_WHAT THE TASK REQUIRES_. For each line in the records that contains "none", make a copy.

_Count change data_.
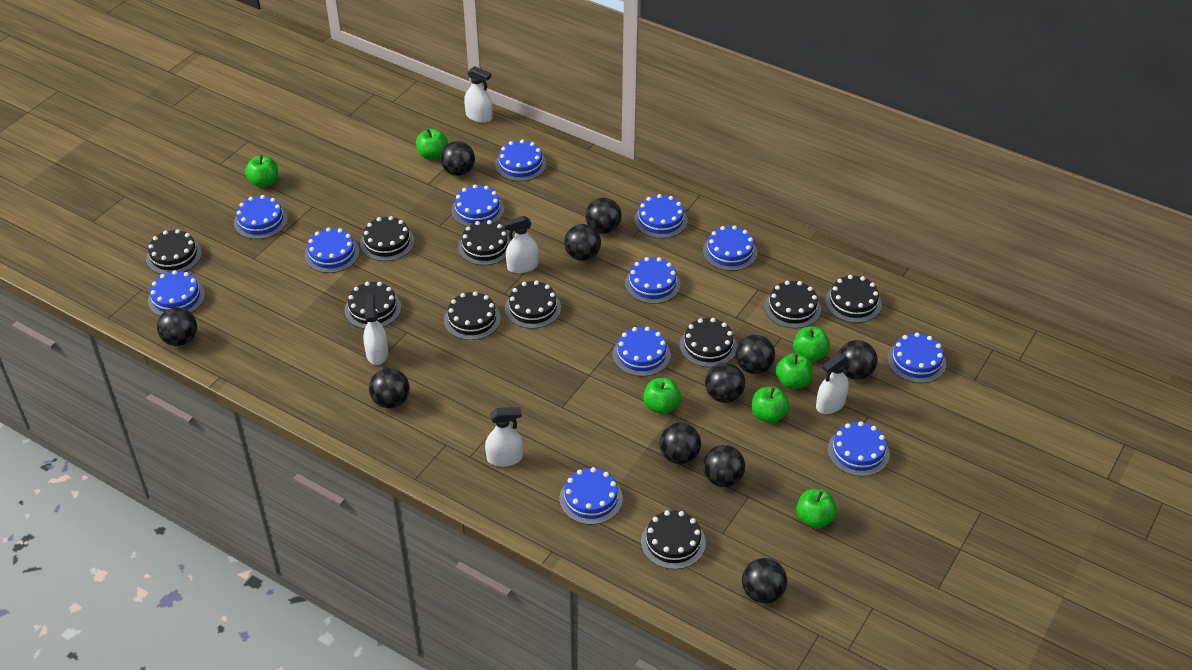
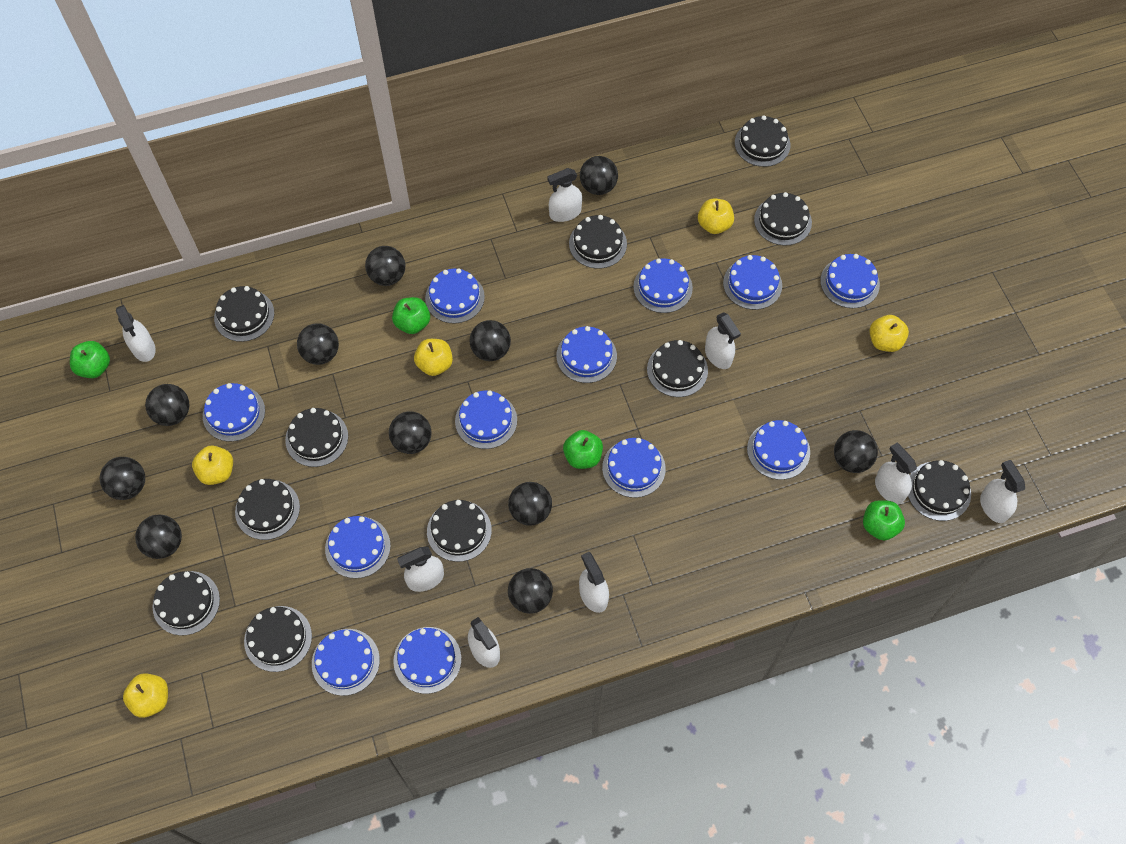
black cake: [146,229,202,274] [344,282,401,329] [360,216,414,261] [444,291,501,340] [458,220,511,265] [505,281,561,329] [641,510,706,569] [679,318,737,367] [764,281,821,328] [825,275,882,323] = 10 -> [153,571,220,635] [214,286,274,342] [235,479,300,540] [244,606,312,672] [285,408,348,467] [427,500,492,562] [569,215,627,269] [647,340,708,397] [735,115,790,167] [754,192,812,246] [908,460,971,521] = 11
green apple: [245,155,278,187] [416,129,448,160] [643,378,681,414] [752,387,790,423] [776,353,813,389] [793,326,830,362] [796,489,837,528] = 7 -> [70,341,110,378] [392,297,430,334] [563,430,603,469] [863,500,905,541] = 4
white spray bottle: [363,294,388,365] [464,66,493,123] [485,407,523,467] [503,216,539,273] [816,353,849,414] = 5 -> [116,305,156,362] [397,547,444,592] [468,617,500,668] [548,168,582,222] [579,552,609,613] [705,312,741,369] [875,443,917,504] [980,460,1025,523] = 8
yellow apple: none = 0 -> [123,673,168,718] [192,446,233,485] [414,339,453,376] [698,199,734,234] [870,315,909,352] = 5

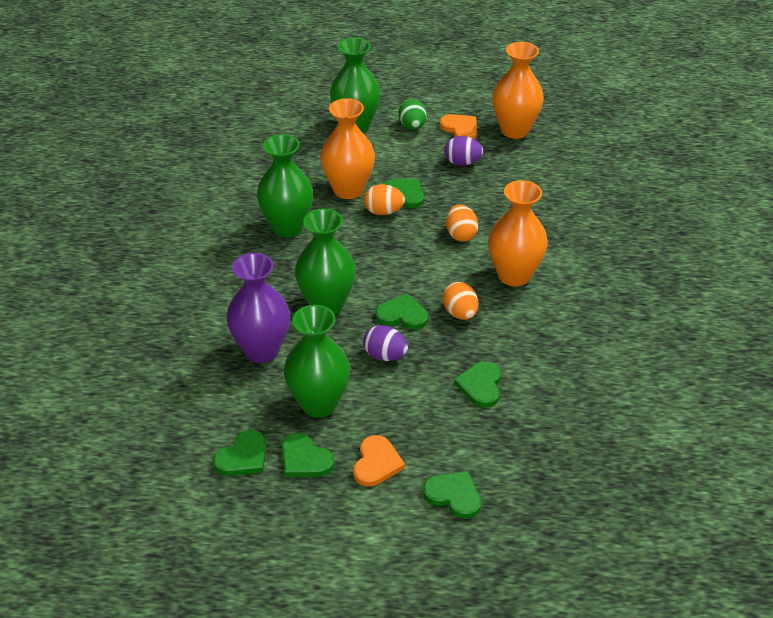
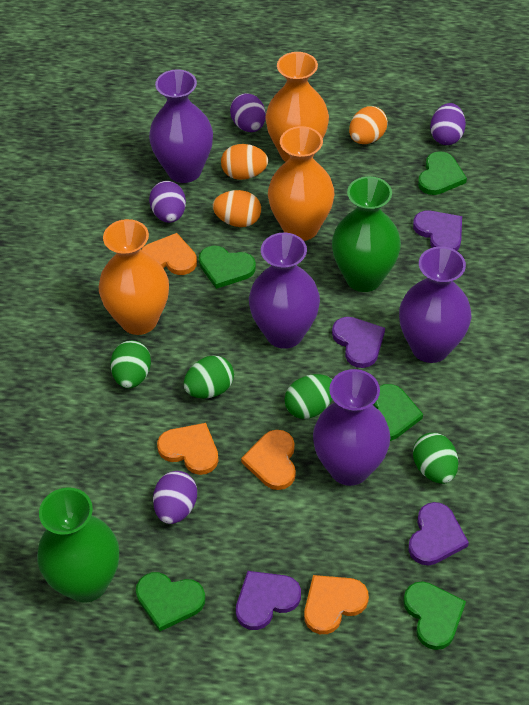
green egg: [398,99,427,130] = 1 -> [110,340,151,388] [184,355,234,399] [285,374,332,419] [413,433,458,484] = 4
green heart: [213,430,266,476] [282,433,334,477] [376,293,428,330] [383,179,424,208] [423,471,482,519] [454,361,501,408] = 6 -> [136,572,206,631] [199,246,256,289] [373,384,423,441] [403,581,466,650] [418,151,467,195] = 5
green vase: [257,134,313,237] [284,305,350,418] [295,208,356,315] [330,38,381,133] = 4 -> [37,487,119,603] [332,176,401,292] = 2
orange heart: [353,435,405,487] [439,114,477,139] = 2 -> [141,233,197,275] [157,423,219,475] [241,430,296,490] [304,575,369,634] = 4
purple egg: [363,325,408,361] [444,136,484,166] = 2 -> [149,181,186,223] [153,471,197,524] [230,93,266,132] [430,103,466,145] = 4
purple heart: none = 0 -> [236,571,301,630] [332,317,385,368] [408,502,469,565] [413,211,462,251] = 4
purple vase: [226,253,290,363] = 1 -> [149,69,213,183] [249,233,320,349] [313,369,390,486] [399,246,472,363] = 4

_TASK OUTPUT_.
yellow apple: none = 0 -> [123,673,168,718] [192,446,233,485] [414,339,453,376] [698,199,734,234] [870,315,909,352] = 5
purple heart: none = 0 -> [236,571,301,630] [332,317,385,368] [408,502,469,565] [413,211,462,251] = 4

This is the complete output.